[Data records]
# # # # #
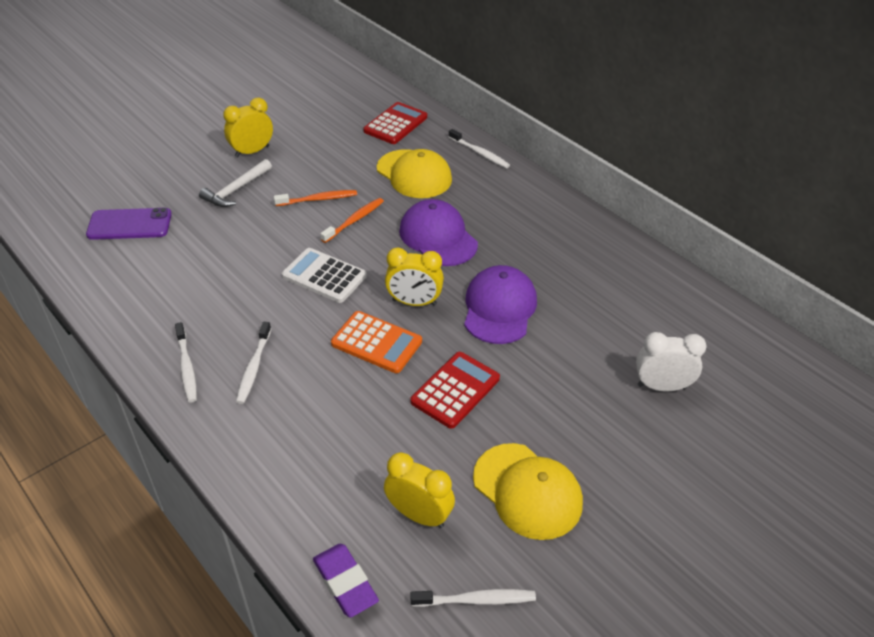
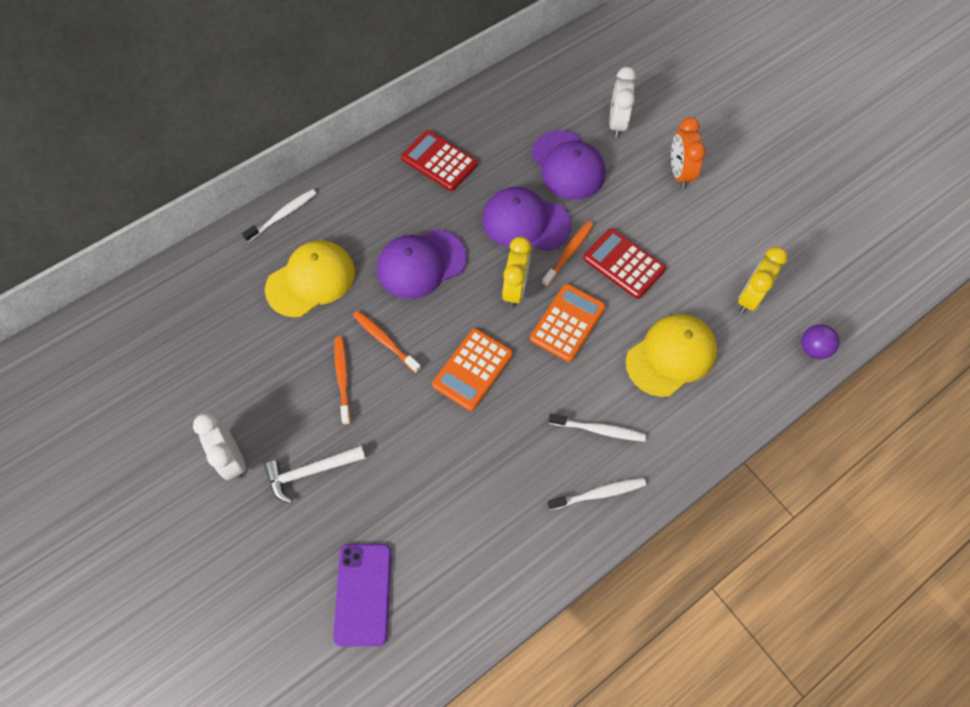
camera: 85 degrees left, 20 degrees up
(236, 190) = (310, 471): white hammer -> white hammer turned 120 degrees clockwise
(252, 151) = (232, 458): yellow clock -> white clock
(324, 276) = (473, 369): white calculator -> orange calculator
(345, 583) = (813, 349): purple eraser -> purple ball
(395, 124) = (207, 295): red calculator -> red calculator (439, 161)
(464, 343) = (569, 253): none -> orange toothbrush
(476, 600) = (815, 265): white toothbrush -> none
(527, 491) = (721, 224): yellow cap -> yellow cap (671, 356)
(584, 341) = (568, 165): none -> purple cap
(599, 448) = (679, 173): none -> orange clock

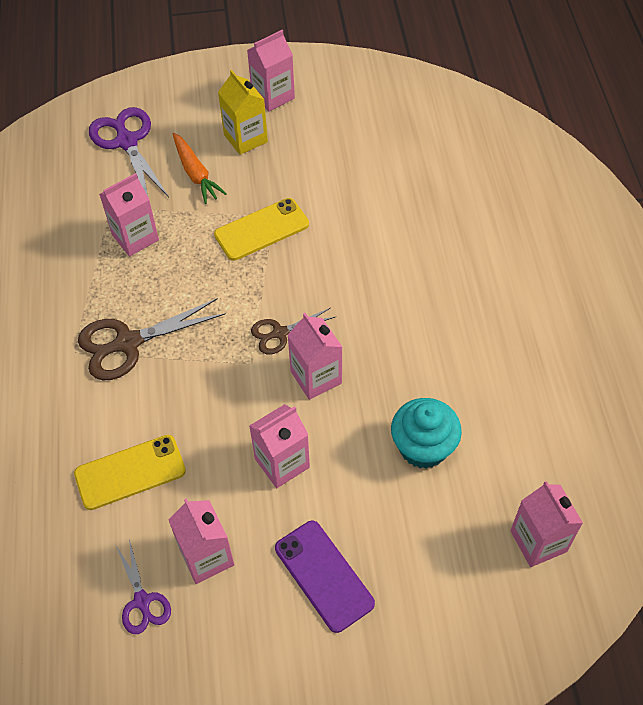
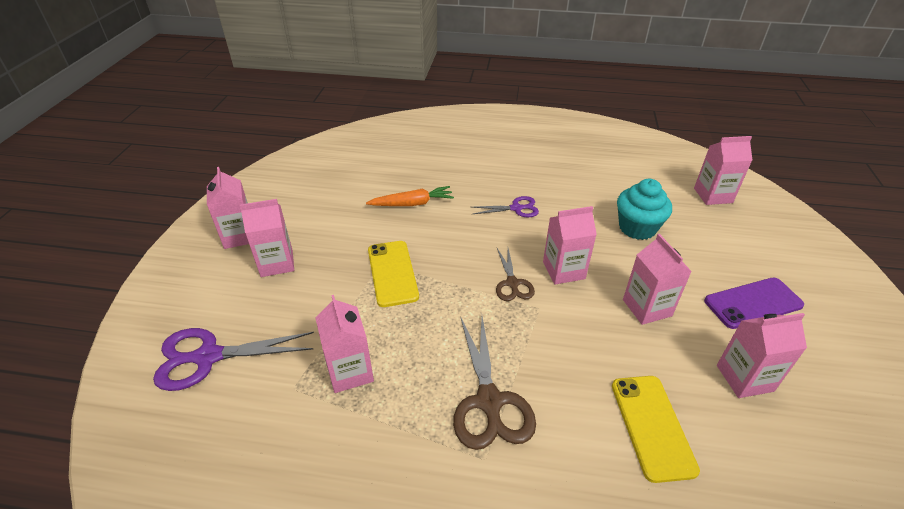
camera: 75 degrees left, 15 degrees down
(142, 601) = (800, 440): purple scissors -> purple scissors (516, 208)
(196, 174) = (295, 306): orange carrot -> orange carrot (412, 204)
(245, 138) = (277, 263): yellow carton -> pink carton

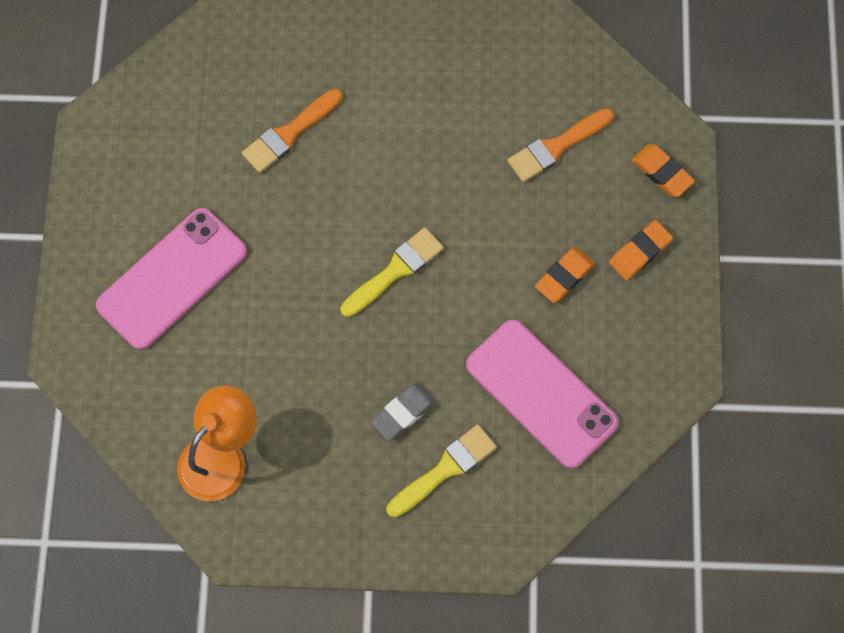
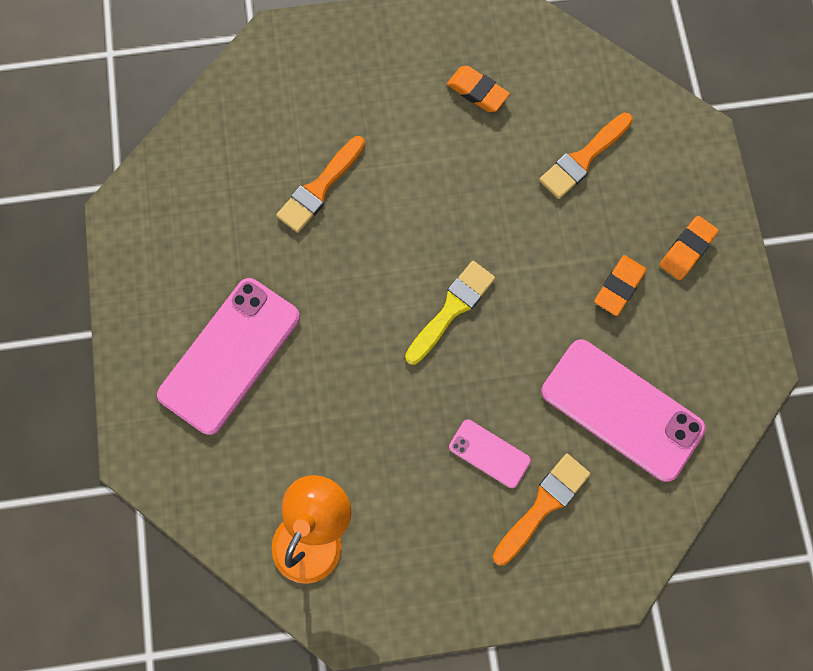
camera: 10 degrees left, 5 degrees up
(403, 412) = (489, 453): grey eraser -> pink phone
(445, 469) = (543, 505): yellow brush -> orange brush
(662, 172) = (690, 167): orange eraser -> orange eraser (477, 92)

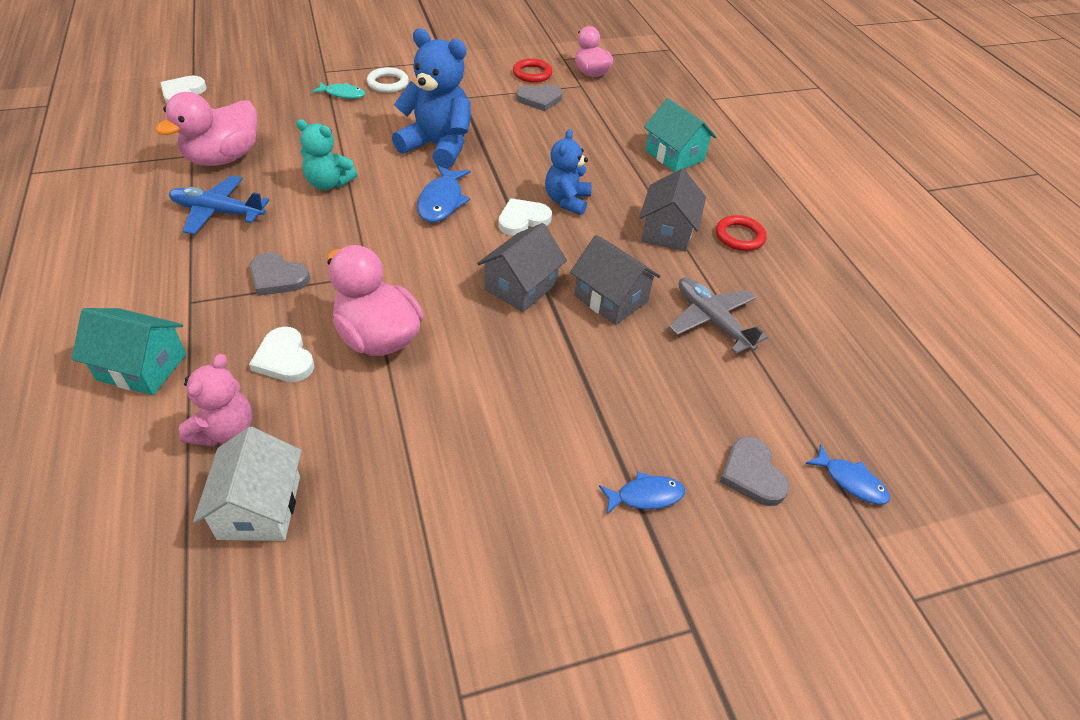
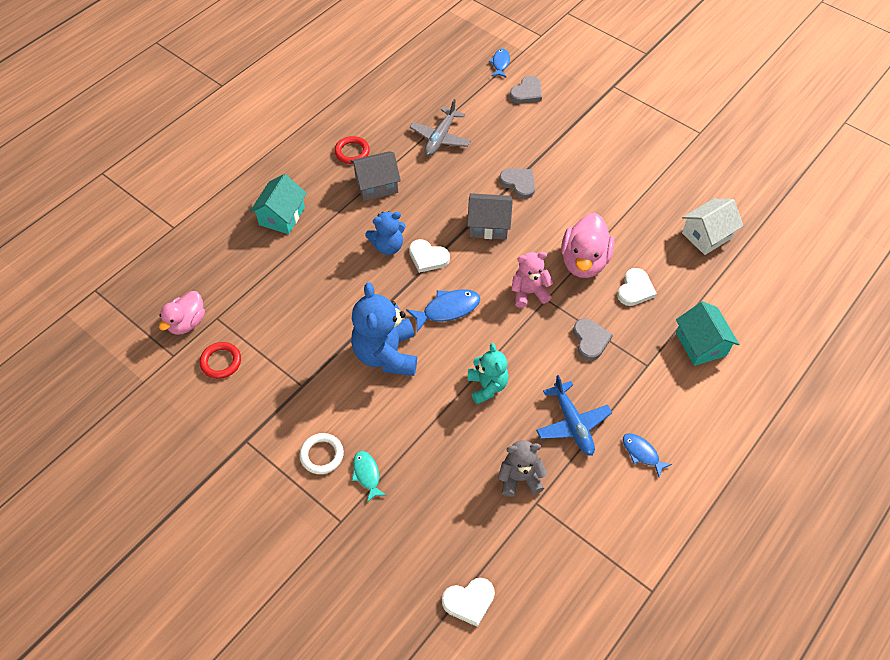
camera: 120 degrees left, 10 degrees up
(223, 158) = (520, 478): pink duck -> grey teddy bear
(225, 430) = (692, 278): pink teddy bear -> pink teddy bear (529, 292)
(540, 99) = (262, 332): grey heart -> grey heart (519, 183)
(611, 299) = (461, 183): grey house -> none
(645, 496) = (572, 120): blue fish -> blue fish (642, 453)

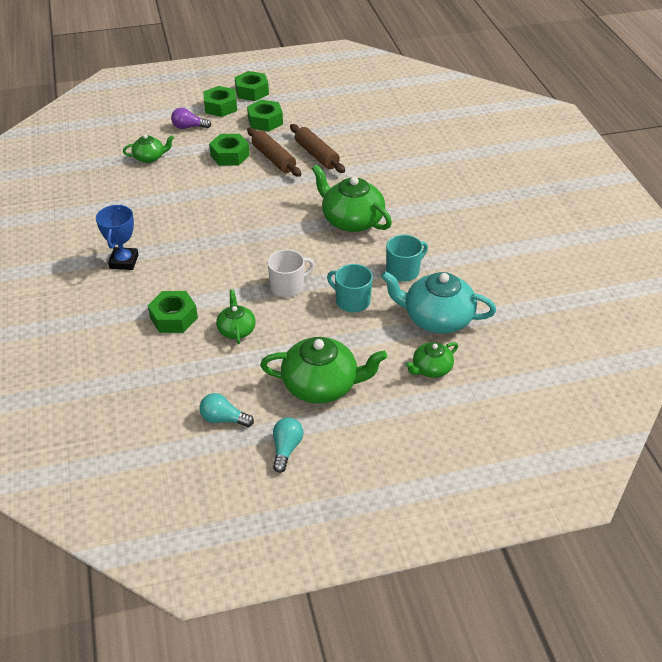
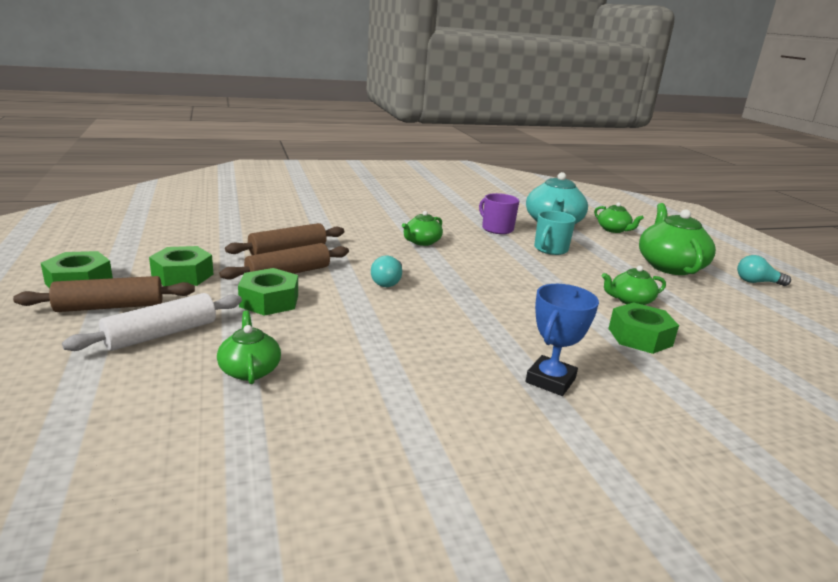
camera: 95 degrees left, 20 degrees down
(124, 261) = (550, 380): blue trophy -> blue trophy turned 60 degrees counterclockwise
(189, 127) = (161, 334): purple light bulb -> white rolling pin
(220, 107) = (110, 307): green nut -> brown rolling pin
(223, 419) = (757, 308): turquoise light bulb -> turquoise light bulb (388, 282)
(288, 286) = (544, 274): white mug -> none
(351, 220) = (422, 242): green teapot -> green teapot, size x0.55
(403, 271) = (496, 229): turquoise mug -> purple mug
# # # # #
Pictures excluded, repeat the records exactly from their opening line through the line containing "(464, 343) = (569, 253): none".

_Solution to this exercise_.
camera: 85 degrees left, 20 degrees up
(236, 190) = (310, 471): white hammer -> white hammer turned 120 degrees clockwise
(252, 151) = (232, 458): yellow clock -> white clock
(324, 276) = (473, 369): white calculator -> orange calculator
(345, 583) = (813, 349): purple eraser -> purple ball
(395, 124) = (207, 295): red calculator -> red calculator (439, 161)
(464, 343) = (569, 253): none -> orange toothbrush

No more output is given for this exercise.